EXERCISE >> Count the lines in the rows that contain the string "appoggiatura". Give only the number.
────────────────
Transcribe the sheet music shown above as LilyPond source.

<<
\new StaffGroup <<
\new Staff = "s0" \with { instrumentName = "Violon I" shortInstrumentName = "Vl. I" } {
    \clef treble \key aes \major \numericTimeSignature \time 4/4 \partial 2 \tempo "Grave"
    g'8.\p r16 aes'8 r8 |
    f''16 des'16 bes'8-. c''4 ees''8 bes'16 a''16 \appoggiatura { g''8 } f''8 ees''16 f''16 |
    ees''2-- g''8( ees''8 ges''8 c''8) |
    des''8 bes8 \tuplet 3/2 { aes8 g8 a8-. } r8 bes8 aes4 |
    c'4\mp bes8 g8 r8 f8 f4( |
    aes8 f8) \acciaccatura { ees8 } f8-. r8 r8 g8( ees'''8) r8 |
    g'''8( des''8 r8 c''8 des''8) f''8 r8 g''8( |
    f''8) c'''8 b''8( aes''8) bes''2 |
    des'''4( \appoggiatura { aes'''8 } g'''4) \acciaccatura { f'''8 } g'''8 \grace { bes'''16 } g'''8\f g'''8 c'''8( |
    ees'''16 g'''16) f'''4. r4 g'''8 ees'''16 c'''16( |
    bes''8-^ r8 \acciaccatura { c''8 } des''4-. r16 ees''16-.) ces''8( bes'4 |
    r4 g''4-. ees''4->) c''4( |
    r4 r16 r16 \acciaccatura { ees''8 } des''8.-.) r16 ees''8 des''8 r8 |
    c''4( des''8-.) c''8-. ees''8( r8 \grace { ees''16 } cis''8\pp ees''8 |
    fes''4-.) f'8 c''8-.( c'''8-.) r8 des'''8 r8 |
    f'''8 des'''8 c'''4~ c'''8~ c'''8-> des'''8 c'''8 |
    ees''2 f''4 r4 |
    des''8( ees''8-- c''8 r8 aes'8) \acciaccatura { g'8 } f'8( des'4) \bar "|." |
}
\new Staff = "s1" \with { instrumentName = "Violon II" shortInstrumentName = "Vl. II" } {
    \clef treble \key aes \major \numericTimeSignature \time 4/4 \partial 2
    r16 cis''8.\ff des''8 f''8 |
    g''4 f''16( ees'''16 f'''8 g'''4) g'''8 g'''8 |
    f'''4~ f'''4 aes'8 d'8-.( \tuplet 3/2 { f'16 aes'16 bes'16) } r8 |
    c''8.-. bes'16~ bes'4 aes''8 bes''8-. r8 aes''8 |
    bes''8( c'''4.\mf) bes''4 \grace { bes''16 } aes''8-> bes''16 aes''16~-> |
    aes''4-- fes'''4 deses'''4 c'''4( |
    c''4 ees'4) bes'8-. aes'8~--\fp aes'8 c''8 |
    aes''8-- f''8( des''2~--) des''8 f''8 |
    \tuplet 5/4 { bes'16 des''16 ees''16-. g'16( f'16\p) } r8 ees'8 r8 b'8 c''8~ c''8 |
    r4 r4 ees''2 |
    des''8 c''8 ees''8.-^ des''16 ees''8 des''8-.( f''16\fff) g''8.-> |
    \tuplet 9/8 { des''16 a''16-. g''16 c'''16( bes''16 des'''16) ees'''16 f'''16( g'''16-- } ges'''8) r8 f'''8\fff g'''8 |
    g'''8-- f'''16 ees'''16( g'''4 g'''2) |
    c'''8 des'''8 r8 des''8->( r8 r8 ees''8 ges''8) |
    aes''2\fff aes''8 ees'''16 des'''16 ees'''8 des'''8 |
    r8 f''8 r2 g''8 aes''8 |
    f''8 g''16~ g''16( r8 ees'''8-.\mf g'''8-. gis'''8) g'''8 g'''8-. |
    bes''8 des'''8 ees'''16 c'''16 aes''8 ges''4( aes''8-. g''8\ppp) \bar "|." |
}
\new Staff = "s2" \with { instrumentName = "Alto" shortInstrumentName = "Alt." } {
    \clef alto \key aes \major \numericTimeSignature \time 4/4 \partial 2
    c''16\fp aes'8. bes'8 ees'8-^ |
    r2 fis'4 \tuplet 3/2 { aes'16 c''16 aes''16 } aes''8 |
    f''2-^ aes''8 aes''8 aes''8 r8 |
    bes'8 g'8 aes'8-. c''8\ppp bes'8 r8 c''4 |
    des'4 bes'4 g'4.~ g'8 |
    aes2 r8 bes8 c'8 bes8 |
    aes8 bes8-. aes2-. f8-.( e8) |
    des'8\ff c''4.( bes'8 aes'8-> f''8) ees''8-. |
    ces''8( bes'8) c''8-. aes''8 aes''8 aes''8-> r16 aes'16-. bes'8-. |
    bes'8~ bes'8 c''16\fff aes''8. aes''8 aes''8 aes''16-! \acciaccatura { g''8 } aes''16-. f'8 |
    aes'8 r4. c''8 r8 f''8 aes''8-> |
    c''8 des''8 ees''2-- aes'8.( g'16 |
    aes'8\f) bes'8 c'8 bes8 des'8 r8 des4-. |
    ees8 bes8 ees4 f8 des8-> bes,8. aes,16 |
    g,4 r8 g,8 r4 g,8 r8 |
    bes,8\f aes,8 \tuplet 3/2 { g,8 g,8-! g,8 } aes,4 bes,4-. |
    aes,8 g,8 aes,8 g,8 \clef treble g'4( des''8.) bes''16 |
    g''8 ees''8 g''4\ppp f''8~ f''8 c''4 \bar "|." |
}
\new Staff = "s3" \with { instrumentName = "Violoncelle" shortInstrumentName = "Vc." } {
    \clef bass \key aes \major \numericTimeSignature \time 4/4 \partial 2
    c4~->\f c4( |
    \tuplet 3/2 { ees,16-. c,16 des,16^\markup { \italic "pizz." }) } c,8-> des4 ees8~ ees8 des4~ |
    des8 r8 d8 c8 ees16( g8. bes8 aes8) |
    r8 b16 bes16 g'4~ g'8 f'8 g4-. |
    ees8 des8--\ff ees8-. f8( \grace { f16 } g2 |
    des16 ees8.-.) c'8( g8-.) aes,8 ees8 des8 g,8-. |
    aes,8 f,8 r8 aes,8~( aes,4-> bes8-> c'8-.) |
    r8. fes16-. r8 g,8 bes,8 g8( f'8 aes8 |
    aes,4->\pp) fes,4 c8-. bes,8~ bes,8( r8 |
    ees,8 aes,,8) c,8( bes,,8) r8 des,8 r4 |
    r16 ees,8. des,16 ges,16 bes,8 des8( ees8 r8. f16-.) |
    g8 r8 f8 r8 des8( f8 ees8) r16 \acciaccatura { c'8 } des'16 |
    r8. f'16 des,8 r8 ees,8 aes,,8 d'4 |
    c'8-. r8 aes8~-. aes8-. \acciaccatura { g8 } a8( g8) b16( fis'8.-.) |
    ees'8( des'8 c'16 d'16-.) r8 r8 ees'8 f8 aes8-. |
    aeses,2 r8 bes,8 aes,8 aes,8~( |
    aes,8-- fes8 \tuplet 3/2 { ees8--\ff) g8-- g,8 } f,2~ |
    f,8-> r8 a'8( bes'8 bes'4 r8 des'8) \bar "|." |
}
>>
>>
────────────────
OUTPUT >> 2